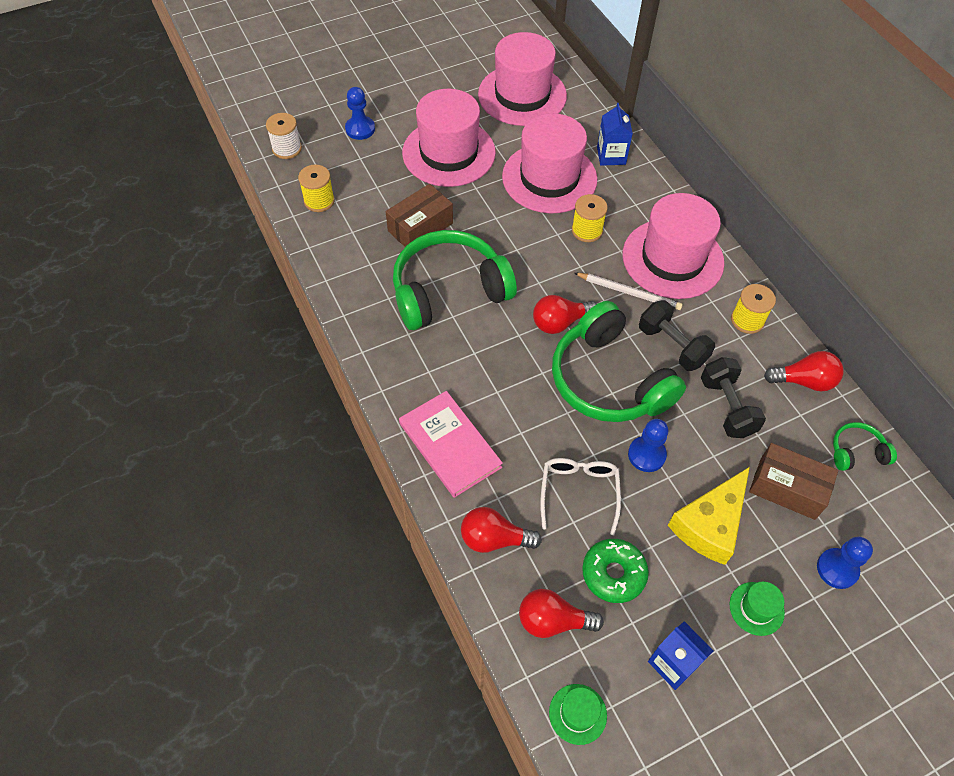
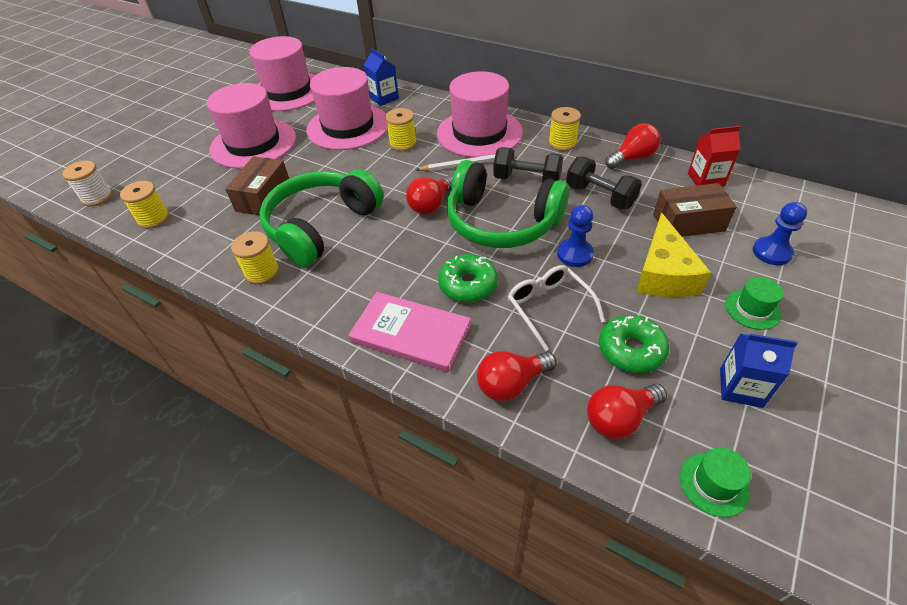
camera: 30 degrees left, 10 degrees down
(360, 129) = (162, 159): blue pawn -> none
(373, 312) = (262, 272): none -> yellow spool
(529, 428) = (468, 284): none -> green donut
(856, 452) = (706, 179): green headphones -> red carton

HOW TO COMPLETE THIS TASK
Could all the data above be given again exactly, leaving out its images?

ANSWER SPACE
camera: 30 degrees left, 10 degrees down
(360, 129) = (162, 159): blue pawn -> none
(373, 312) = (262, 272): none -> yellow spool
(529, 428) = (468, 284): none -> green donut
(856, 452) = (706, 179): green headphones -> red carton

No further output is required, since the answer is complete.